* _REQUIREMENT_: Copy out every line of the listing in which "none" appears.

* _MATERIAL SUPPLIED_:
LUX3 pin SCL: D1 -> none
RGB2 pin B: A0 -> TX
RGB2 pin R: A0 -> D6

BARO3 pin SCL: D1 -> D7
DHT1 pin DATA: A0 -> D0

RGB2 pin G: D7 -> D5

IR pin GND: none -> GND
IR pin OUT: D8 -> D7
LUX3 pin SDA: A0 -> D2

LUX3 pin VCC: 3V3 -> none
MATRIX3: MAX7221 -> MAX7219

* _WRITTEN RESPONSE_:
LUX3 pin SCL: D1 -> none
IR pin GND: none -> GND
LUX3 pin VCC: 3V3 -> none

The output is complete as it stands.